### Your instructions
Copy every line that holds the string "down" from the data below.

### Supplied information

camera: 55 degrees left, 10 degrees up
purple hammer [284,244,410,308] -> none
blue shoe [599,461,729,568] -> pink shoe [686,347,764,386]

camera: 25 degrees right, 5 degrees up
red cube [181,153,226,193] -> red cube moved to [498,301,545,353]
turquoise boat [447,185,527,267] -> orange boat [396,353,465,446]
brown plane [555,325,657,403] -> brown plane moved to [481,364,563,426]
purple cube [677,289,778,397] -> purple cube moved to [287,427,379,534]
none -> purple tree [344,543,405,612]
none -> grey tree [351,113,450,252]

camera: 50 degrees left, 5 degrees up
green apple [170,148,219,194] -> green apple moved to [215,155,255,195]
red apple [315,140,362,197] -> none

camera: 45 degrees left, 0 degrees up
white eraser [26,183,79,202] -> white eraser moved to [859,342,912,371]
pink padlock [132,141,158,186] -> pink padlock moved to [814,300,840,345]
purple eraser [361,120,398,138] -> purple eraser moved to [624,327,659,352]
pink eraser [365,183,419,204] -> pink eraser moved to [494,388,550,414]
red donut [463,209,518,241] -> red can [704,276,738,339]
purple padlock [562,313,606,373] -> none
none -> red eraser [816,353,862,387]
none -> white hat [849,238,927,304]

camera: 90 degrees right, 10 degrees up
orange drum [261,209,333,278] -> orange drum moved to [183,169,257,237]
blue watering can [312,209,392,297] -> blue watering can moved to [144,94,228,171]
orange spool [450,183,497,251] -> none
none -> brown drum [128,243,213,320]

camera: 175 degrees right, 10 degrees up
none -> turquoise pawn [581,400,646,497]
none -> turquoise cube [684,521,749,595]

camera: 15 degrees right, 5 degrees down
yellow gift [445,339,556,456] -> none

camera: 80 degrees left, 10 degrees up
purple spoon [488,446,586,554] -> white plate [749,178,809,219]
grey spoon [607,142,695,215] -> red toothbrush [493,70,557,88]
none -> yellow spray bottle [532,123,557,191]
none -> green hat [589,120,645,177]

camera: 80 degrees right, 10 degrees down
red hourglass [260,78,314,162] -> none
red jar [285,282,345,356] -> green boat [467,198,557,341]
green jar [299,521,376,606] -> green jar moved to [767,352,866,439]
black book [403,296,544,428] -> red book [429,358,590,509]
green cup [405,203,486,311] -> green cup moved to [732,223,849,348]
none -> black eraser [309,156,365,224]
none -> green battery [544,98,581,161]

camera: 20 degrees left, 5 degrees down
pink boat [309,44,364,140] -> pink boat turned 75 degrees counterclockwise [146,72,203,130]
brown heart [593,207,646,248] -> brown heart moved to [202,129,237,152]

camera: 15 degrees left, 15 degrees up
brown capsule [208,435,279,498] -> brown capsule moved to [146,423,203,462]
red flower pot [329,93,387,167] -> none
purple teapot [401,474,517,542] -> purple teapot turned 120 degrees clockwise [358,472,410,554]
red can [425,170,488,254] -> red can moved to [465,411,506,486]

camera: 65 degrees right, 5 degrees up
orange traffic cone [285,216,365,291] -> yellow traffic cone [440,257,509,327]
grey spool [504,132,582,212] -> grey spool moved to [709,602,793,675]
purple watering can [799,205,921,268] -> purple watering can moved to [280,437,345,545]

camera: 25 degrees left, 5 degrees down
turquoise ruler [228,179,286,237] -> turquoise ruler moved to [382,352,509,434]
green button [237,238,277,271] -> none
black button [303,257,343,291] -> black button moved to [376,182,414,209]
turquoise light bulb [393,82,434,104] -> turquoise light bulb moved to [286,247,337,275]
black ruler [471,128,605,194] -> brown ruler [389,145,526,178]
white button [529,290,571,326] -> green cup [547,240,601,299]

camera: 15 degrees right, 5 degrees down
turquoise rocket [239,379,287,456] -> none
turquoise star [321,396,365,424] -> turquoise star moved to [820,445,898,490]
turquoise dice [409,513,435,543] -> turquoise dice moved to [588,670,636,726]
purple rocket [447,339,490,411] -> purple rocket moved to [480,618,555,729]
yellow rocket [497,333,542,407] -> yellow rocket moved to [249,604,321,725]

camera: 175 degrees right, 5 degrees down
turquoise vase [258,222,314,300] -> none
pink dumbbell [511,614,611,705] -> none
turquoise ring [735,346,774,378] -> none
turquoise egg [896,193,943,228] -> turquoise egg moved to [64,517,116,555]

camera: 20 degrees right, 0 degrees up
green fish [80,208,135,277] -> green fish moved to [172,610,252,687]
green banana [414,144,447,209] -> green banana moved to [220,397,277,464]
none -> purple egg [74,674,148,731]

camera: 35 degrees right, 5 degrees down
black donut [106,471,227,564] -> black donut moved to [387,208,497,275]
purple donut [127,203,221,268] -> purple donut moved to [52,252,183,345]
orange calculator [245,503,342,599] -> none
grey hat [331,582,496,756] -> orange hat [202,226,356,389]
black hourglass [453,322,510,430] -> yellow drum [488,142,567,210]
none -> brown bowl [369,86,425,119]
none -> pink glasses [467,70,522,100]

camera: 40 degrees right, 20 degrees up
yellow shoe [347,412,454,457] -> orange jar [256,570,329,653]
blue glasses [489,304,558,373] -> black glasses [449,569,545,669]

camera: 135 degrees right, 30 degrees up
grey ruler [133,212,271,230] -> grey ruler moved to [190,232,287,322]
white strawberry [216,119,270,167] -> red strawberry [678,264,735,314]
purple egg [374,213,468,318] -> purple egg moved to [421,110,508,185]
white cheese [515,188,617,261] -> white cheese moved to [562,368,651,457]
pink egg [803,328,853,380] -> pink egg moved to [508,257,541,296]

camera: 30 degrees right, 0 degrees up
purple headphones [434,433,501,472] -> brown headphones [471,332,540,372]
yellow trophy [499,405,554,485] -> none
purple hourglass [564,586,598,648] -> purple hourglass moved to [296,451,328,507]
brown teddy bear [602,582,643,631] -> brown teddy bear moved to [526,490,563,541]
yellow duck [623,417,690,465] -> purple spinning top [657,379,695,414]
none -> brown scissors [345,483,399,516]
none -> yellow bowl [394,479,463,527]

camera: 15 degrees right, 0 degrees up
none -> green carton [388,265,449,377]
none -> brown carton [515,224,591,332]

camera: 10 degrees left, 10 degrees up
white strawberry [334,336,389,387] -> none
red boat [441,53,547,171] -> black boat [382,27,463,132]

### Solution for this problem
camera: 15 degrees right, 5 degrees down
camera: 80 degrees right, 10 degrees down
camera: 20 degrees left, 5 degrees down
camera: 25 degrees left, 5 degrees down
camera: 15 degrees right, 5 degrees down
camera: 175 degrees right, 5 degrees down
camera: 35 degrees right, 5 degrees down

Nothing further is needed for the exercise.